Aim ▸
Collect every line of the records that contains the word "blue". Case counts.

**********

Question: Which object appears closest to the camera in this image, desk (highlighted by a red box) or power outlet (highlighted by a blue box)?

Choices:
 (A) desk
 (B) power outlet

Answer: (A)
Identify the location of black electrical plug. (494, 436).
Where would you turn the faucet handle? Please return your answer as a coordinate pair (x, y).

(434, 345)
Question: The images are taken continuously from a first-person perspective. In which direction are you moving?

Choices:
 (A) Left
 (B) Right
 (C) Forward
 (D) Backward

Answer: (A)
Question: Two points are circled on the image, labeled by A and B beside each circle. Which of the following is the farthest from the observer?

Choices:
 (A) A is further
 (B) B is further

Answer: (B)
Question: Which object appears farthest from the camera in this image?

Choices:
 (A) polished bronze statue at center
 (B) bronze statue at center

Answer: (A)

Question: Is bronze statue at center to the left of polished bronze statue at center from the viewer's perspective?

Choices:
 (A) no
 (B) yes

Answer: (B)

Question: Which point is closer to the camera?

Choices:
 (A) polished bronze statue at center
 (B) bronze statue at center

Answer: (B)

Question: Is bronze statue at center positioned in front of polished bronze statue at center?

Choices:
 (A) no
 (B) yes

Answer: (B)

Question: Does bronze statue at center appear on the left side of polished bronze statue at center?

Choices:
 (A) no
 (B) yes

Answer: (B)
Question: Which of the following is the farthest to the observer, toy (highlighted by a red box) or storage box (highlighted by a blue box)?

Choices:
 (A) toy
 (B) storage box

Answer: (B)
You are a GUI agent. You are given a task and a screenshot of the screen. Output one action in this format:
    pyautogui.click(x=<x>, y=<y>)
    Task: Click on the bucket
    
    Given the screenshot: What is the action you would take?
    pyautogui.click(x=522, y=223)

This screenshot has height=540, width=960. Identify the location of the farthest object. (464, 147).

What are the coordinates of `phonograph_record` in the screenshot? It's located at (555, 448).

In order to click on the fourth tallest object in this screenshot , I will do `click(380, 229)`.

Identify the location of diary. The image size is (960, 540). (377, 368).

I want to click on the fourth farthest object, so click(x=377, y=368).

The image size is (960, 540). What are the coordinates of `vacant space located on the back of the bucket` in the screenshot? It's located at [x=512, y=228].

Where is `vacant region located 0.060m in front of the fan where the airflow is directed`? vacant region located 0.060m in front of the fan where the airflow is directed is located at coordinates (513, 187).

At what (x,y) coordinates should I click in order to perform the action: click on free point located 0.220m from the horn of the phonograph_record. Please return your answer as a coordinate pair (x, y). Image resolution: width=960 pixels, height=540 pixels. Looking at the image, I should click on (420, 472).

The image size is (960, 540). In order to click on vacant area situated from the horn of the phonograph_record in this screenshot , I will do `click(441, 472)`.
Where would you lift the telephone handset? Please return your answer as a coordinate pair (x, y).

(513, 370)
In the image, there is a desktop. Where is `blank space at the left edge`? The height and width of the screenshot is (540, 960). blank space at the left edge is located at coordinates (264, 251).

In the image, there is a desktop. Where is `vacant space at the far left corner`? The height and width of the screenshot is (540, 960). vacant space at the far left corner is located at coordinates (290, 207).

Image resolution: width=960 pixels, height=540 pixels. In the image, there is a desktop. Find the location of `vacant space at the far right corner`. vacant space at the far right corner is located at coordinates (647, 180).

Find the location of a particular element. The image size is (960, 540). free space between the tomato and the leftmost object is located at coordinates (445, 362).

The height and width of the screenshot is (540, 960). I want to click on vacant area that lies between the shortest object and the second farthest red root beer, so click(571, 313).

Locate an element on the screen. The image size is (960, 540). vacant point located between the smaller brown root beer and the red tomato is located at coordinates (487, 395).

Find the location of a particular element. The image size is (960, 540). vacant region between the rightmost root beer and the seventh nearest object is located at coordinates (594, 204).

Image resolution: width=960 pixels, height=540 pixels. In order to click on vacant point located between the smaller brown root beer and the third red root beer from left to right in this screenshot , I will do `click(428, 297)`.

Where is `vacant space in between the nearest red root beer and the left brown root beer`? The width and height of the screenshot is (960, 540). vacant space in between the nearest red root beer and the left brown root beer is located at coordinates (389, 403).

**********

Written answer ▸
Question: Which object appears closest to the camera in this image, desk (highlighted by a red box) or power outlet (highlighted by a blue box)?
Question: Which of the following is the farthest to the observer, toy (highlighted by a red box) or storage box (highlighted by a blue box)?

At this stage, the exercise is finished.